:: EXERCISE BRIEF ::
Without including any pictures, retype exactly the lines from the top of the records through the line containing "black key [267,171,350,191] -> none", that final line included.

:: TASK MATERIAL ::
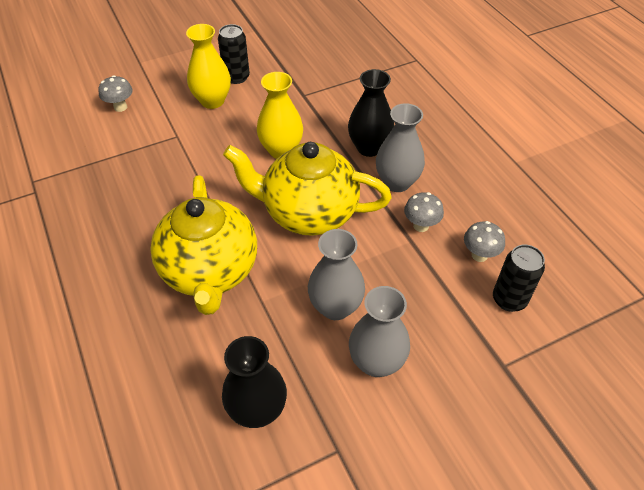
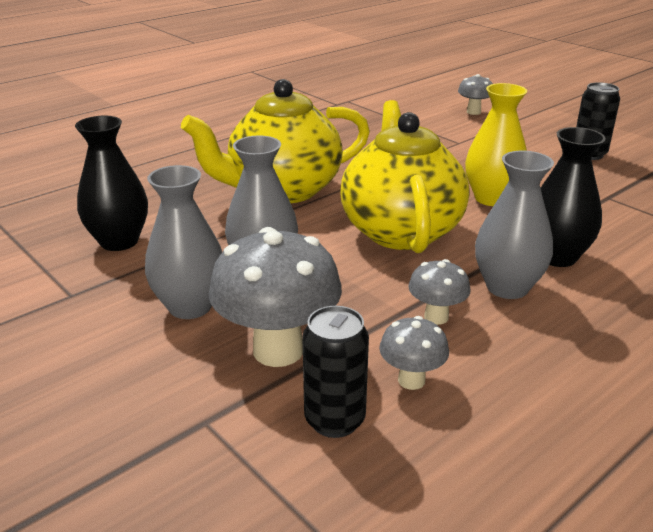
camera: 75 degrees right, 20 degrees down
yellow vase [186,24,231,109] -> none
none -> grey mushroom [209,227,342,367]

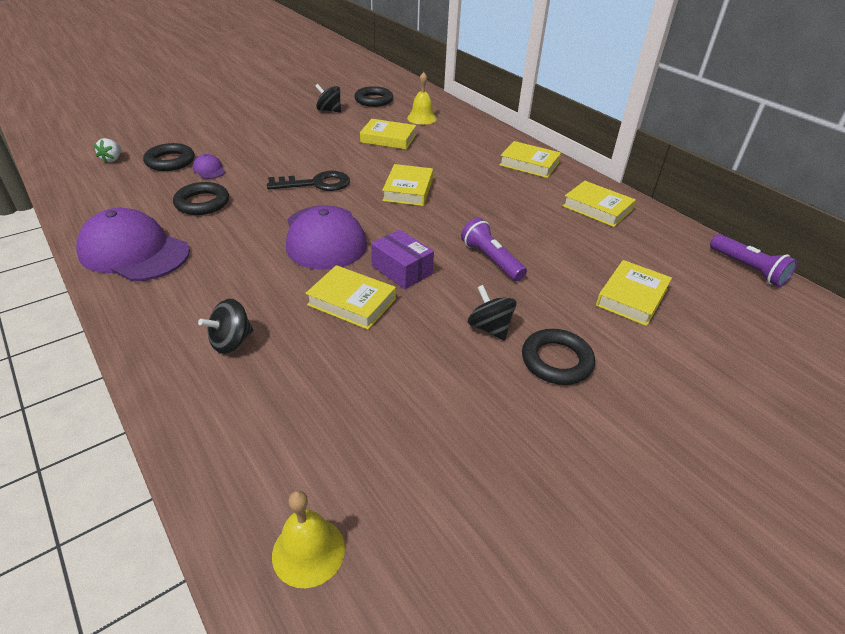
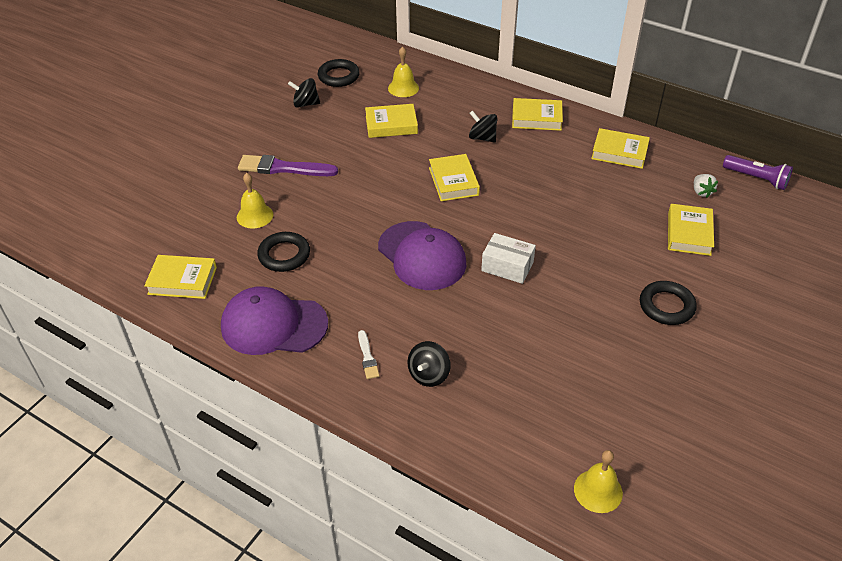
camera: 20 degrees left, 5 degrees up
white strawberry [94,138,121,163] -> white strawberry moved to [694,174,718,198]
black ring [143,143,195,171] -> none
purple cap [193,154,225,179] -> yellow bell [237,173,273,228]
black key [267,171,350,191] -> none
yellow book [306,265,396,330] -> yellow book moved to [144,255,217,299]
purple box [371,229,434,289] -> white box [481,233,536,284]
purple flashlight [461,218,527,281] -> none
black spinning top [468,285,517,341] -> black spinning top moved to [469,110,497,143]
none -> purple brush [238,155,338,176]
none -> white brush [358,330,379,379]

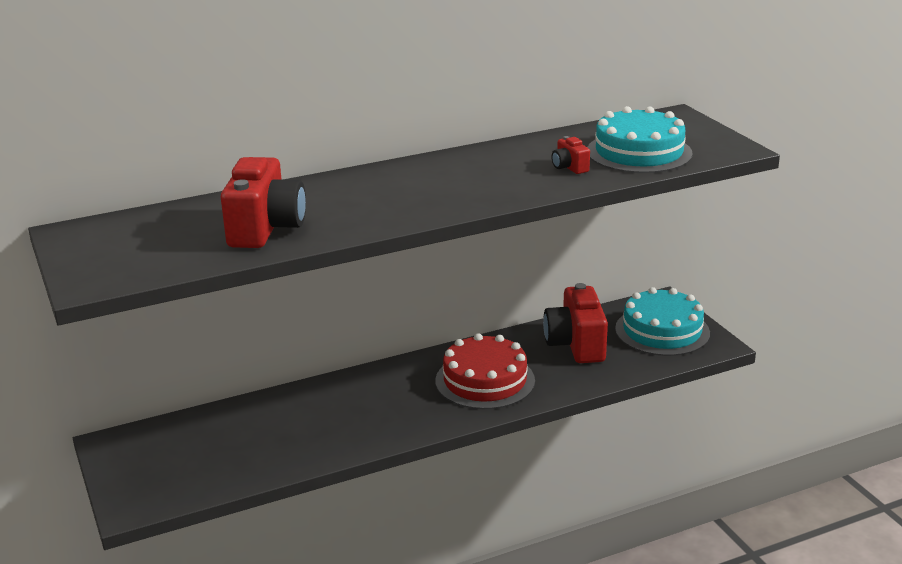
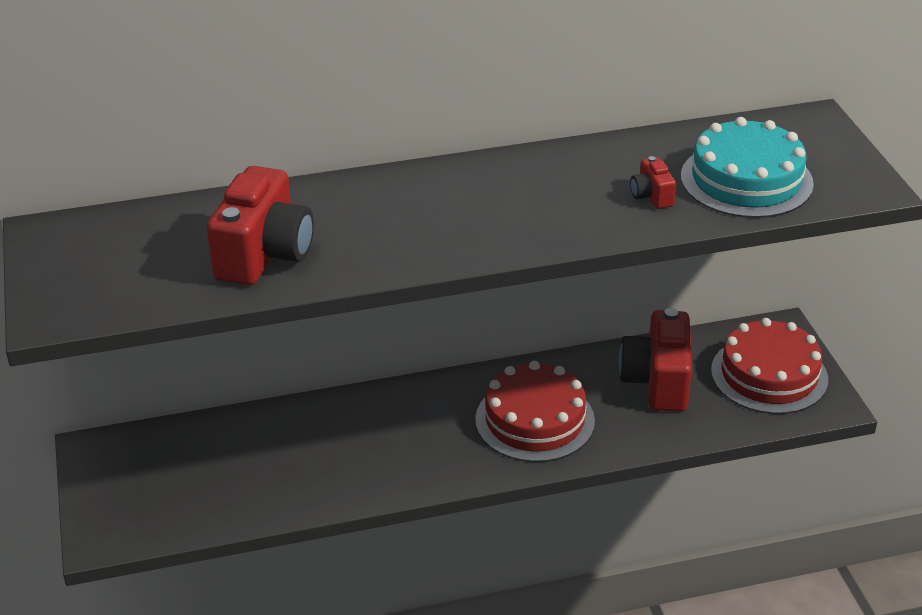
camera: 10 degrees right, 10 degrees up
turquoise cake [615,287,710,356] -> red cake [711,318,828,414]

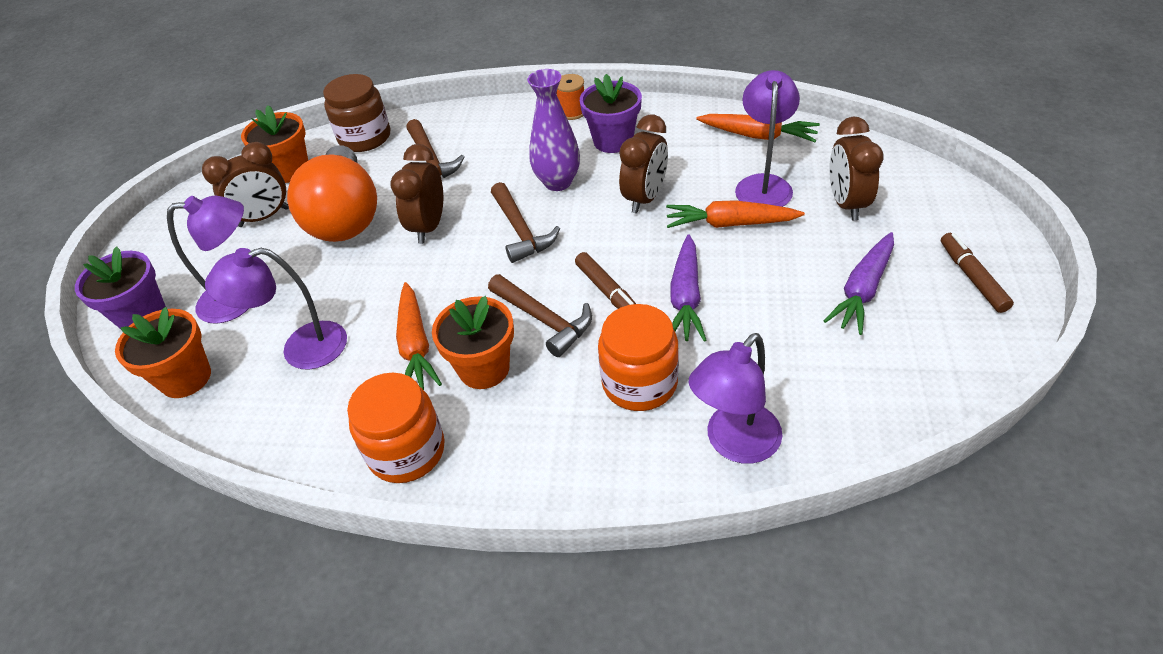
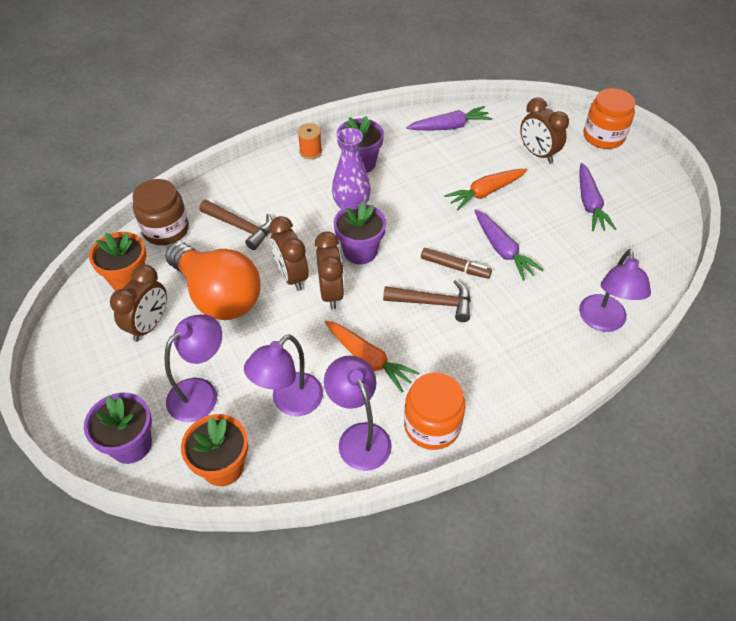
camera: 40 degrees left, 5 degrees up
orange flower pot [432,296,514,389] -> none
brown hammer [491,182,560,263] -> purple flower pot [334,202,386,264]
orange jar [598,304,679,411] -> orange jar moved to [583,88,636,149]
brown clock [619,115,668,214] -> brown clock moved to [315,232,344,309]
orange carrot [696,114,820,142] -> purple carrot [406,106,492,131]
purple lamp [735,70,800,207] -> purple lamp moved to [324,356,392,471]
brown marker [941,233,1014,313] -> none

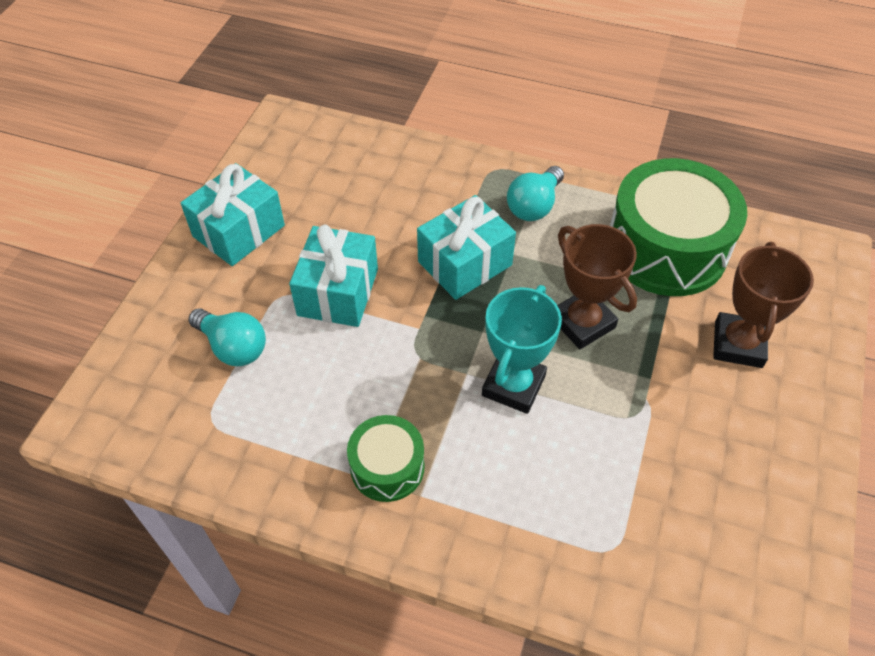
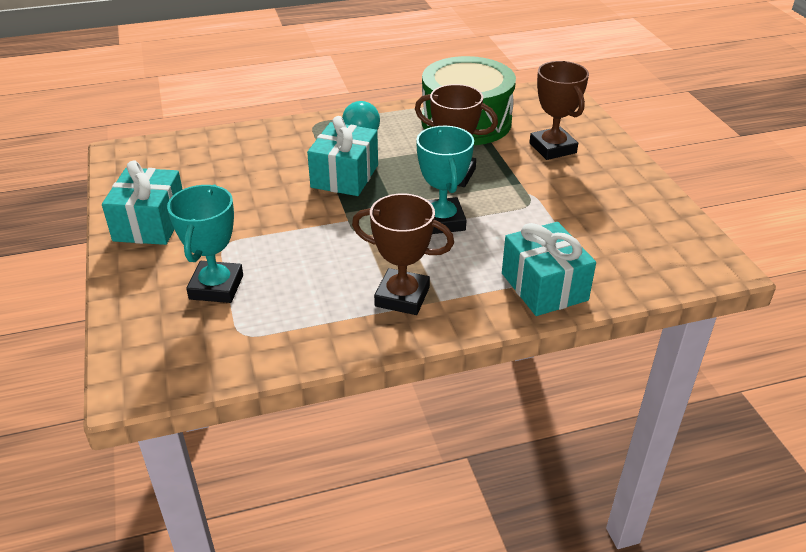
camera: 35 degrees left, 15 degrees down
turquoise light bulb [188,308,266,366] -> turquoise trophy [167,185,243,303]
turquoise gift [289,225,378,327] -> turquoise gift moved to [502,222,596,316]
green drum [347,415,425,502] -> brown trophy [352,193,454,315]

:: COMPLETED TASK ::
camera: 75 degrees right, 20 degrees down
yellow vase [186,24,231,109] -> none
none -> grey mushroom [209,227,342,367]

camera: 20 degrees left, 5 degrees up
white strawberry [94,138,121,163] -> white strawberry moved to [694,174,718,198]
black ring [143,143,195,171] -> none
purple cap [193,154,225,179] -> yellow bell [237,173,273,228]
black key [267,171,350,191] -> none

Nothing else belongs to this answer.